**Exercise aim:** Every line of the entries below from the one containing "grey 1x1 tile" to the one containing "orange 1x2 slope [130,535,159,596]", both ends included, must be written out exactly. No other line belongs in the answer.

**Material shown:**
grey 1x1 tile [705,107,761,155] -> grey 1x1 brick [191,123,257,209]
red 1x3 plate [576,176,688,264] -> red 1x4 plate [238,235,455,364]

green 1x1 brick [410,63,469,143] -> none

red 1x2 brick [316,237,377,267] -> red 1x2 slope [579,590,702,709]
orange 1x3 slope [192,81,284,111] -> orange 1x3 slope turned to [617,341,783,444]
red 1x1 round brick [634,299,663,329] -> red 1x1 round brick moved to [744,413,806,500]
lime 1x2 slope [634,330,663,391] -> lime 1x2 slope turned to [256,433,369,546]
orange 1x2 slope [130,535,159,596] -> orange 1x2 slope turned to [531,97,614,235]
--
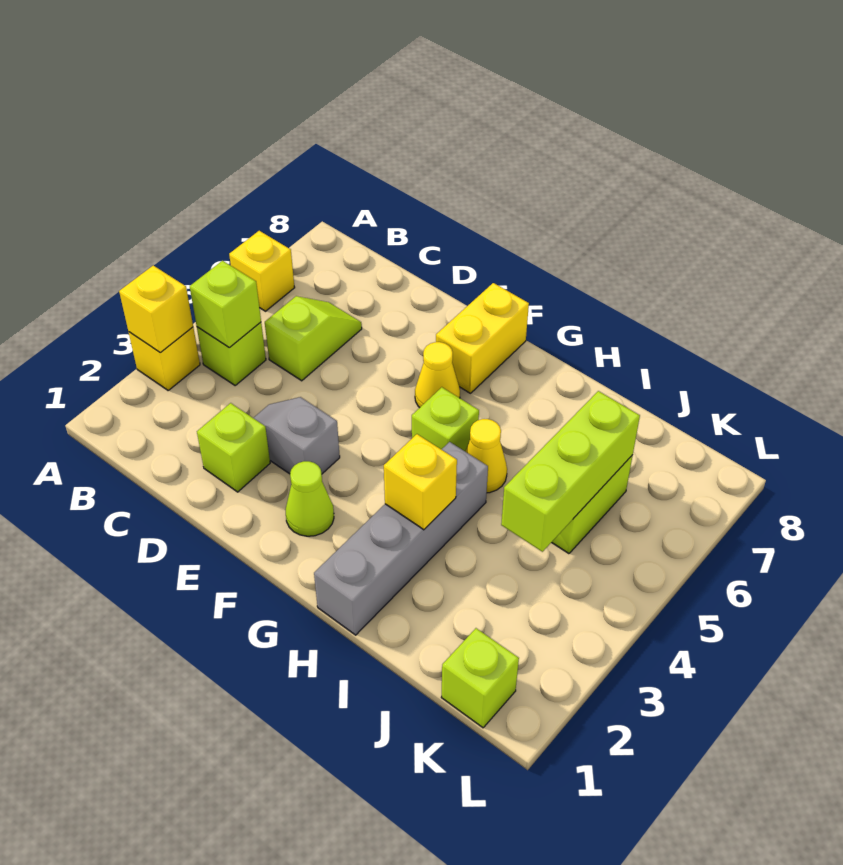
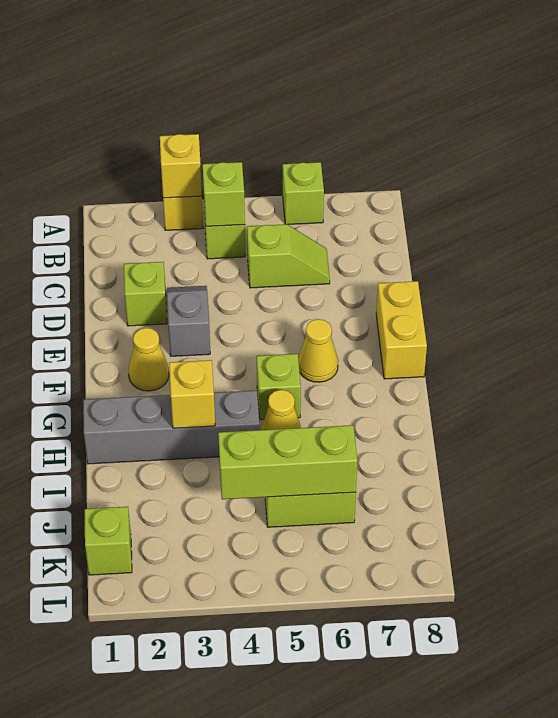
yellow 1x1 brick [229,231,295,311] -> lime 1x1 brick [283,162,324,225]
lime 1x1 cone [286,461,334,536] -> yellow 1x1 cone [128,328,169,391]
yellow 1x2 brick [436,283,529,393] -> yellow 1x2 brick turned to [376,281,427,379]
==
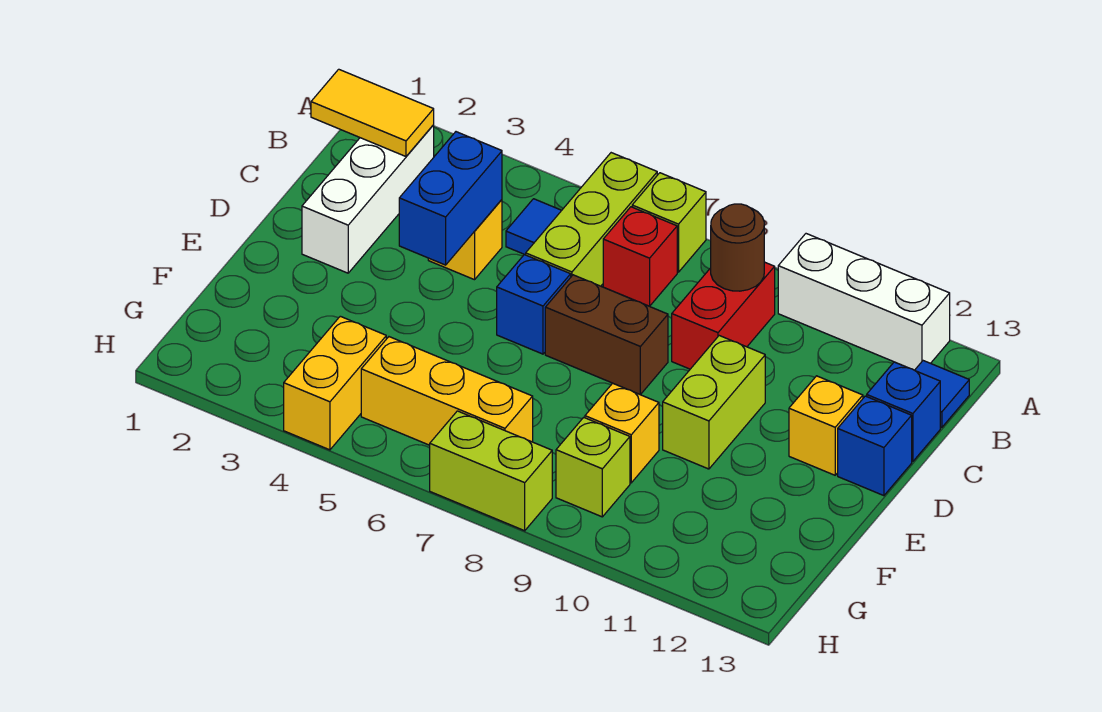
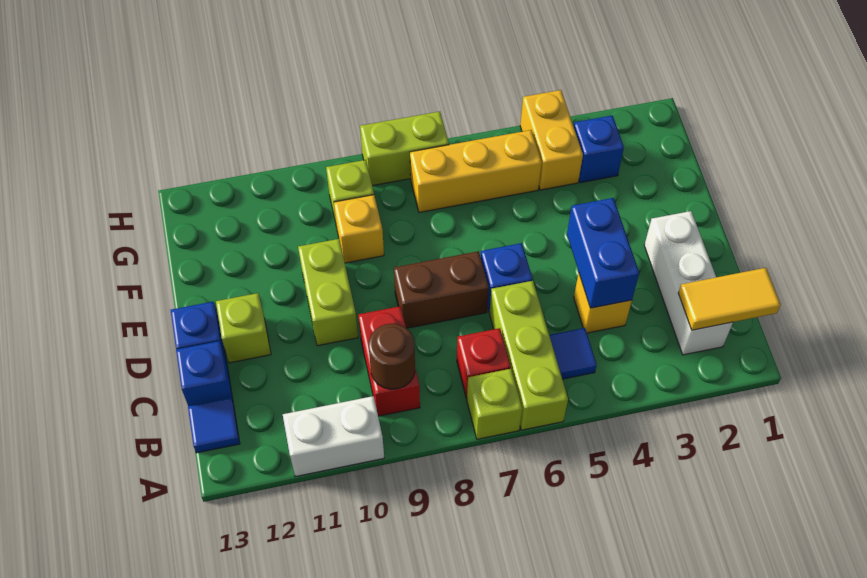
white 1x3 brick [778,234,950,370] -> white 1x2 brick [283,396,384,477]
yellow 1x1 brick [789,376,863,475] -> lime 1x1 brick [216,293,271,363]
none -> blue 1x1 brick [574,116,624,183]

**Answer to this task:**
grey 1x1 tile [705,107,761,155] -> grey 1x1 brick [191,123,257,209]
red 1x3 plate [576,176,688,264] -> red 1x4 plate [238,235,455,364]

green 1x1 brick [410,63,469,143] -> none

red 1x2 brick [316,237,377,267] -> red 1x2 slope [579,590,702,709]
orange 1x3 slope [192,81,284,111] -> orange 1x3 slope turned to [617,341,783,444]
red 1x1 round brick [634,299,663,329] -> red 1x1 round brick moved to [744,413,806,500]
lime 1x2 slope [634,330,663,391] -> lime 1x2 slope turned to [256,433,369,546]
orange 1x2 slope [130,535,159,596] -> orange 1x2 slope turned to [531,97,614,235]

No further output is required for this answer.